[Data extracted from a collection]
- - - - - - -
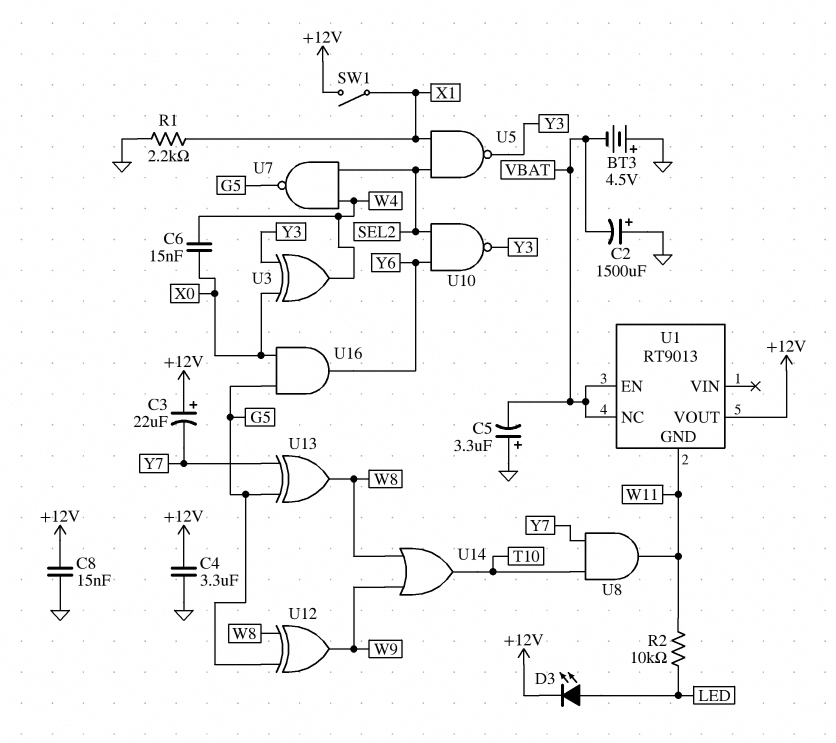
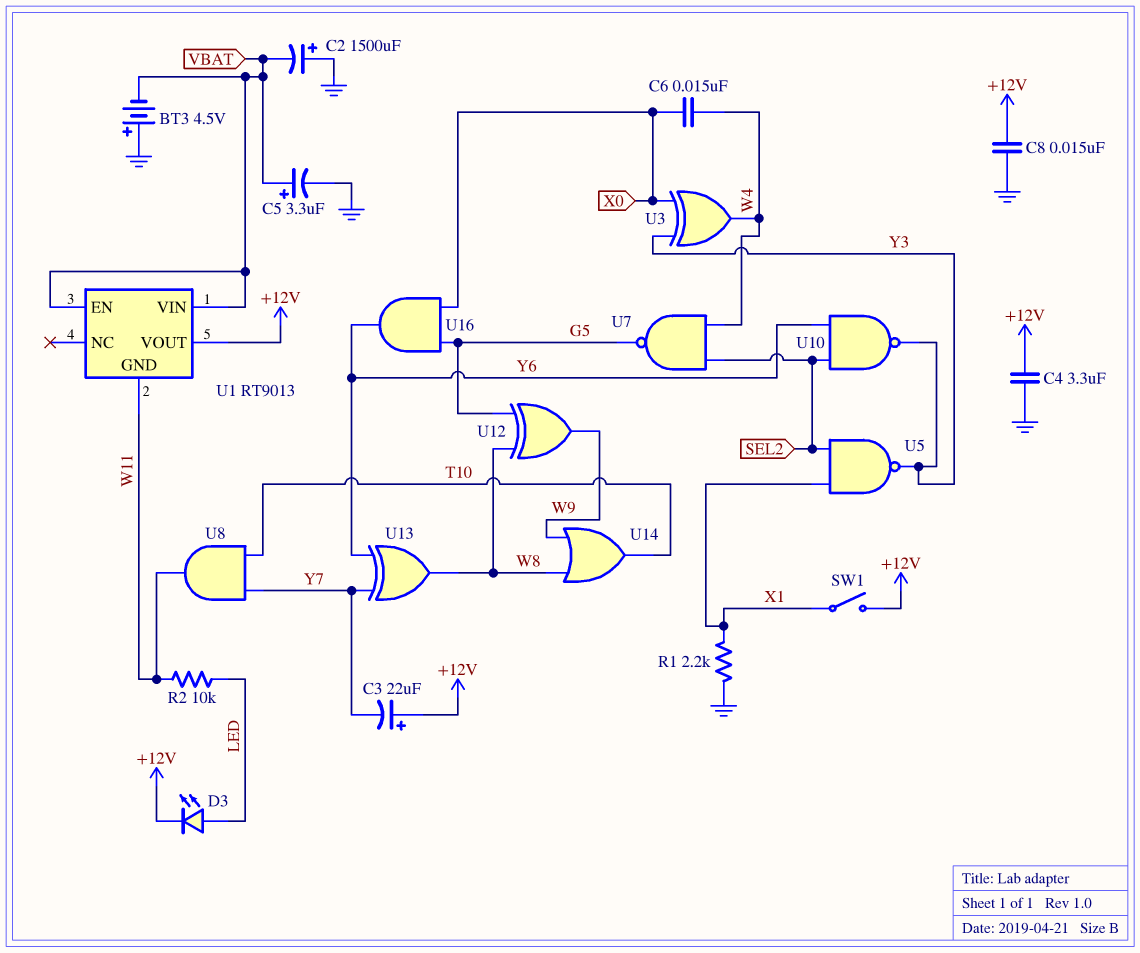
C5: 3.3uF (plus GND, minus VBAT) -> 3.3uF (plus VBAT, minus GND)
U1 pin NC: VBAT -> none
U1 pin VIN: none -> VBAT
U13: XOR (in G5, in Y7, out W8) -> XOR (in Y6, in Y7, out W8)

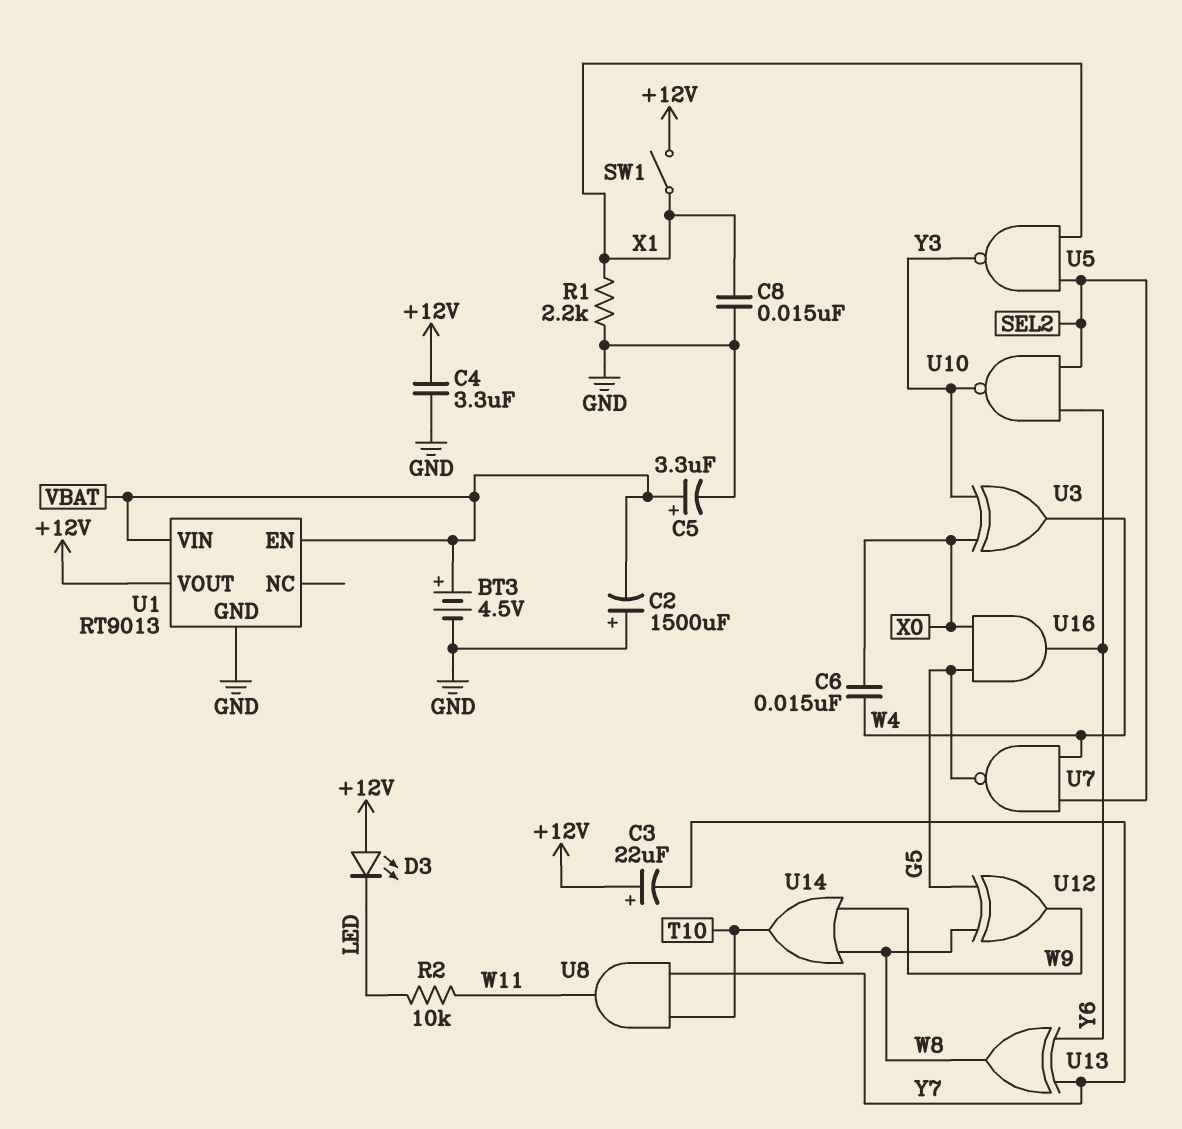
BT3: 4.5V (plus GND, minus VBAT) -> 4.5V (plus VBAT, minus GND)
C8: 15nF (+12V, GND) -> 15nF (GND, X1)
D3: LED (A LED, K +12V) -> LED (A +12V, K LED)
U1 pin GND: W11 -> GND

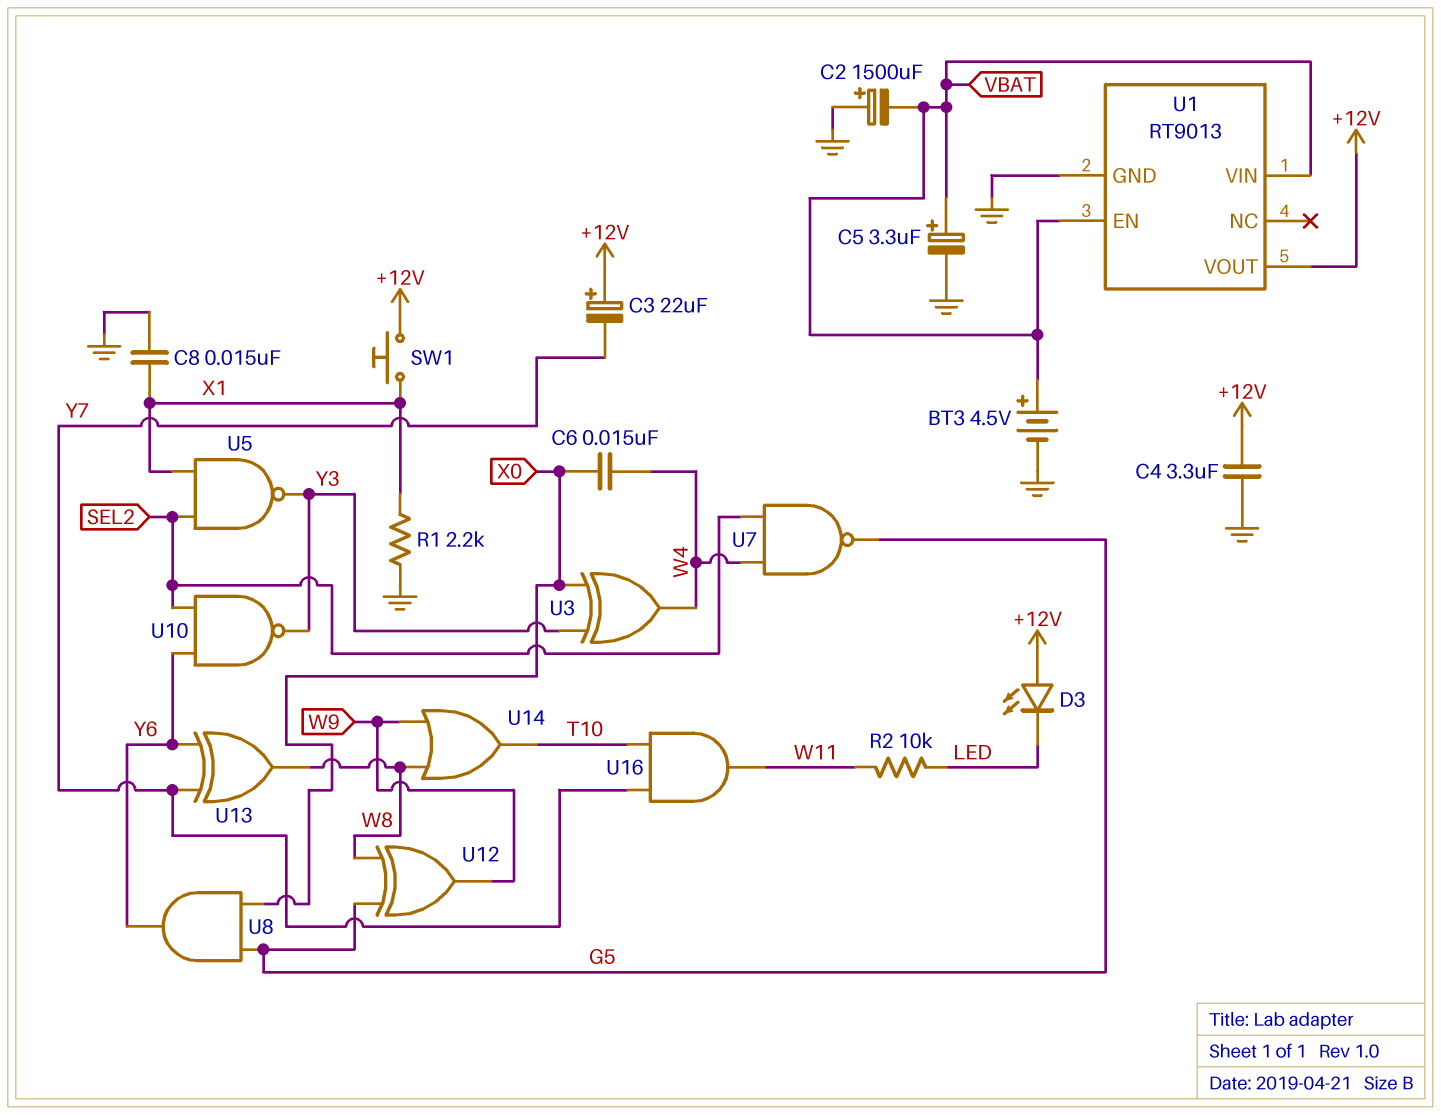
SW1: switch (+12V, X1) -> button (+12V, X1)
U8: AND (in T10, in Y7, out W11) -> AND (in G5, in X0, out Y6)
U16: AND (in G5, in X0, out Y6) -> AND (in T10, in Y7, out W11)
- - - - - - -
Exercise requirements:
Repeat word for word the lines running from the line containing "SW1: switch (+12V, X1) -> button (+12V, X1)" to the end of the entries above, inclusive.

Your solution:
SW1: switch (+12V, X1) -> button (+12V, X1)
U8: AND (in T10, in Y7, out W11) -> AND (in G5, in X0, out Y6)
U16: AND (in G5, in X0, out Y6) -> AND (in T10, in Y7, out W11)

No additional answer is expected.